● **What the task asks**
Reproduce only what runs from the line containing "(345, 169) = (291, 302): yellow" to the line containing "camera: 175 degrees right, 20 degrees down" in the records below, inclusive. Keep it exact, and keep the pictures out.

● **Material provided**
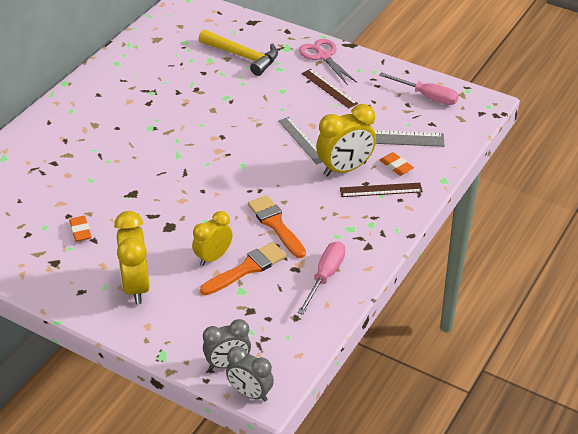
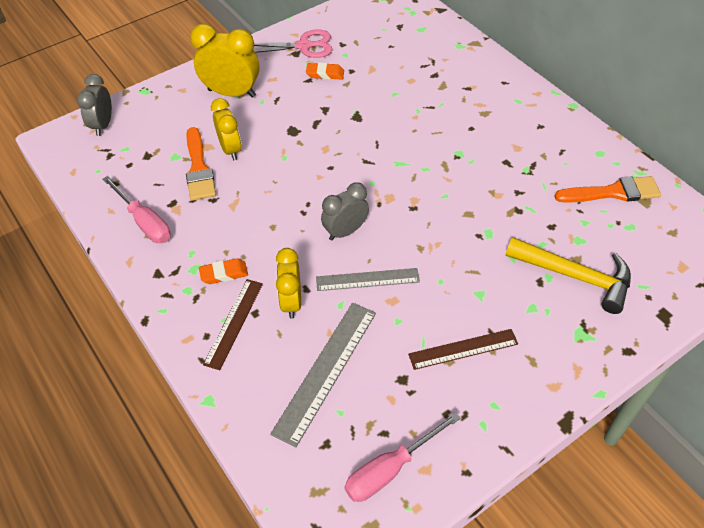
camera: 115 degrees right, 10 degrees up
(242, 56) = (575, 276): yellow hammer -> yellow hammer turned 120 degrees counterclockwise
(250, 393) = (63, 130): grey clock -> grey clock (345, 231)
(275, 224) = (242, 208): orange brush -> orange brush (613, 192)
(323, 56) = (545, 372): pink scissors -> pink scissors (304, 46)
(345, 169) = (291, 302): yellow clock -> yellow clock, size x0.66
(396, 166) = (264, 358): orange eraser -> orange eraser (224, 274)

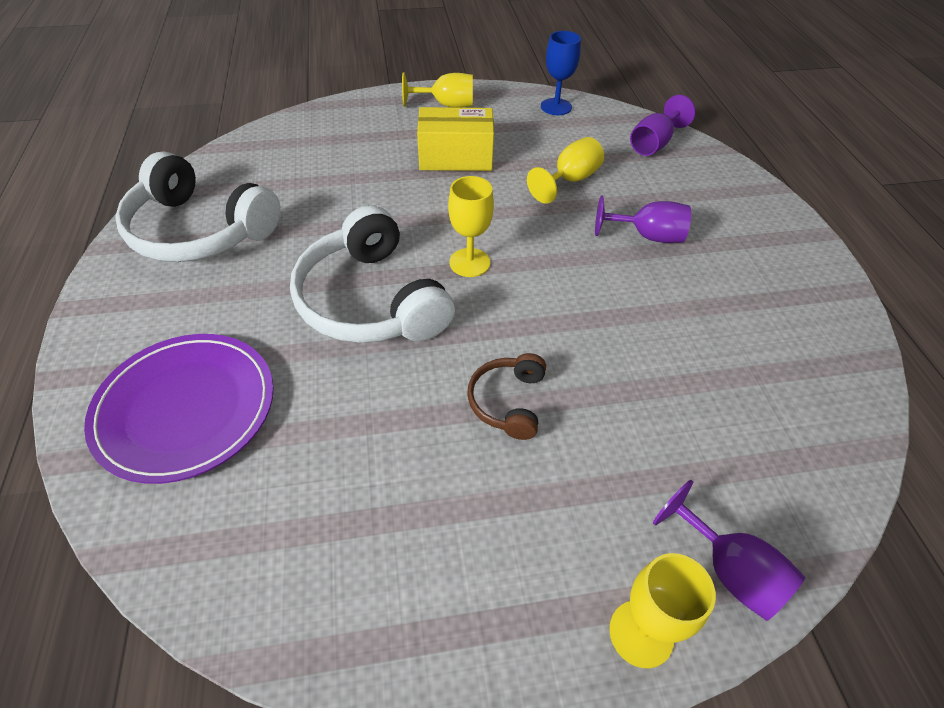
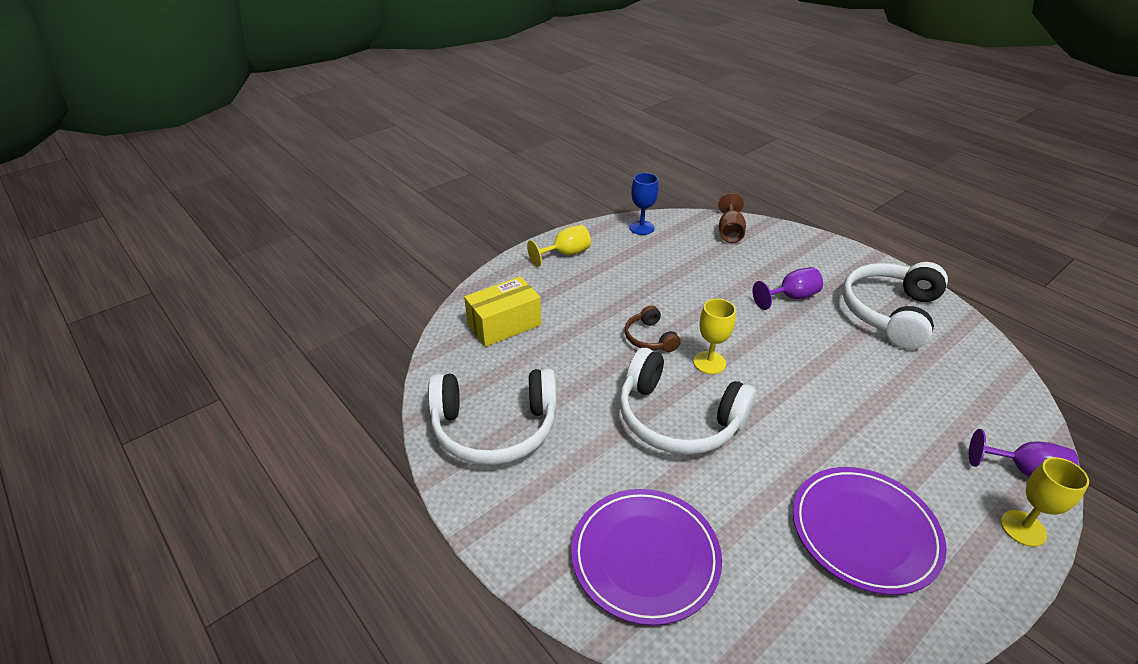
camera: 30 degrees left, 10 degrees down
(431, 515) = (864, 531): none -> purple plate
(455, 157) = (617, 291): yellow box -> yellow box (504, 325)
(508, 402) = (829, 440): brown headphones -> brown headphones (649, 338)
(570, 180) = (707, 278): yellow goblet -> none
(653, 144) = (729, 232): purple goblet -> brown goblet
(760, 303) = (890, 313): none -> white headphones

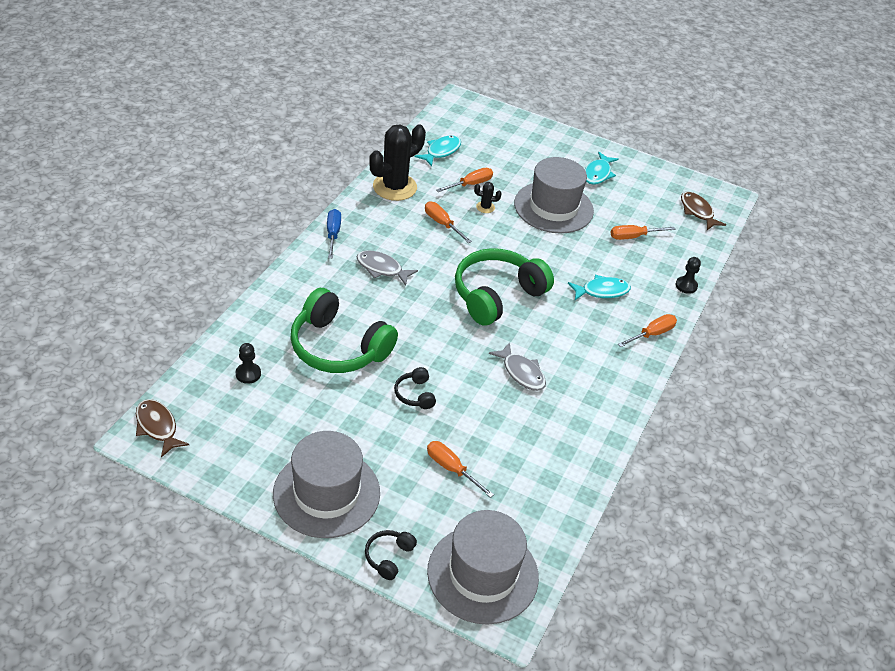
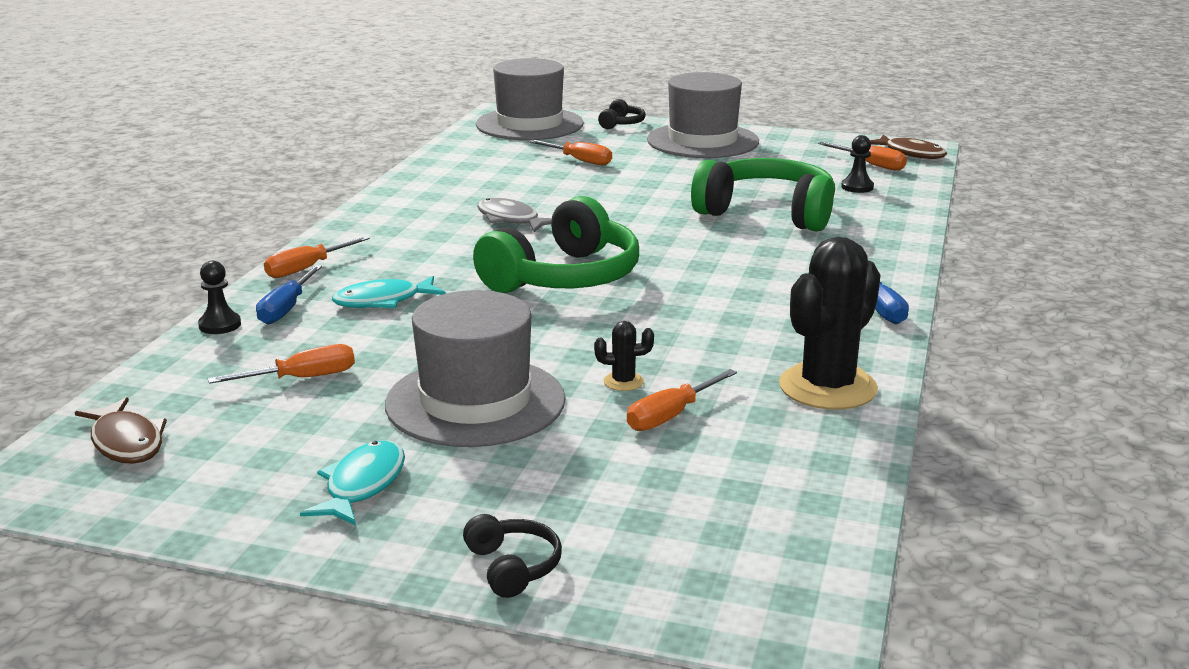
camera: 175 degrees right, 20 degrees down
(382, 269) = (765, 282): grey fish -> none
(415, 394) = (645, 194): black headphones -> black headphones (513, 567)
(441, 151) = (773, 471): turquoise fish -> none
(442, 224) = (698, 346): orange screwdriver -> orange screwdriver (871, 165)
(654, 294) = (286, 309): none -> blue screwdriver

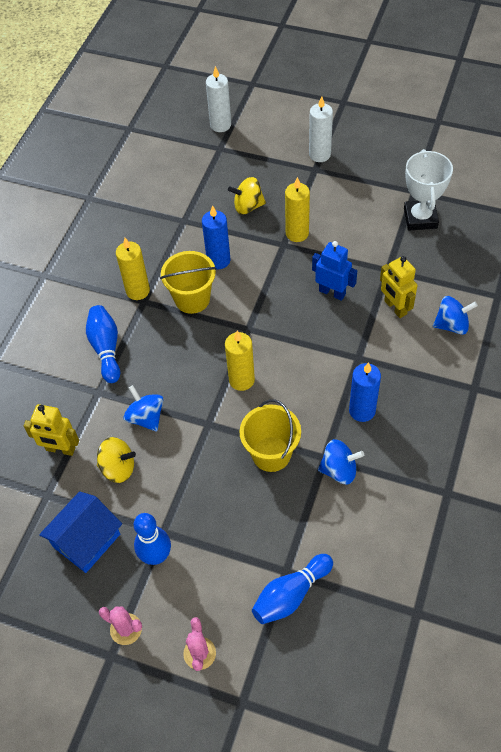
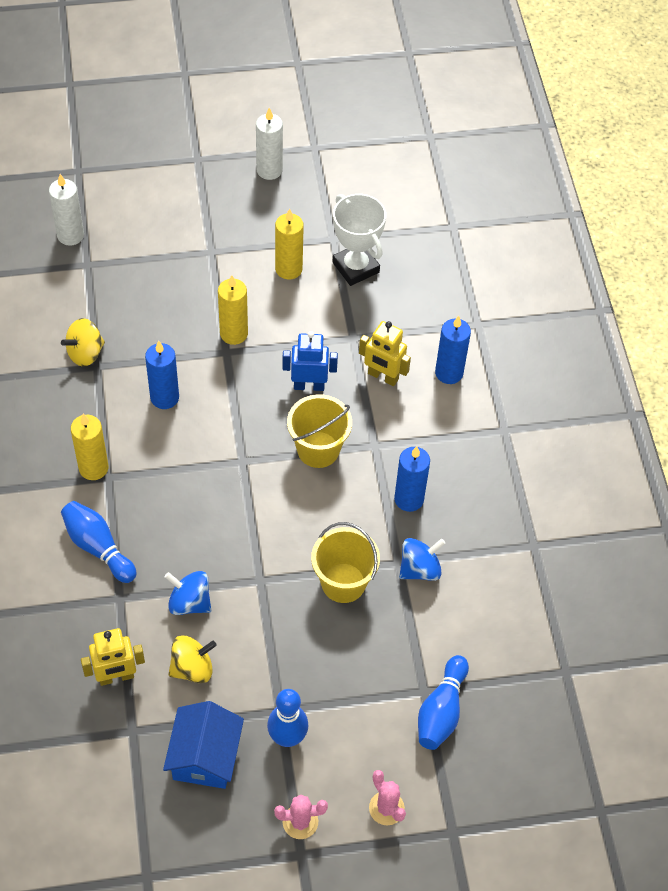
camera: 35 degrees left, 0 degrees up
(192, 299) = (161, 453): yellow bucket -> yellow bucket (318, 449)
(241, 380) = (268, 519): yellow candle -> yellow candle (288, 269)
(248, 206) = (161, 322): yellow spinning top -> yellow spinning top (85, 353)
(319, 154) = (206, 232): white candle -> white candle (269, 170)
(451, 325) = (449, 373): blue spinning top -> blue candle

● **Solution to this problem**
(345, 169) = (291, 302): yellow clock -> yellow clock, size x0.66
(396, 166) = (264, 358): orange eraser -> orange eraser (224, 274)

camera: 30 degrees left, 10 degrees down
(431, 515) = (864, 531): none -> purple plate
(455, 157) = (617, 291): yellow box -> yellow box (504, 325)
(508, 402) = (829, 440): brown headphones -> brown headphones (649, 338)
(570, 180) = (707, 278): yellow goblet -> none
(653, 144) = (729, 232): purple goblet -> brown goblet
(760, 303) = (890, 313): none -> white headphones

camera: 175 degrees right, 20 degrees down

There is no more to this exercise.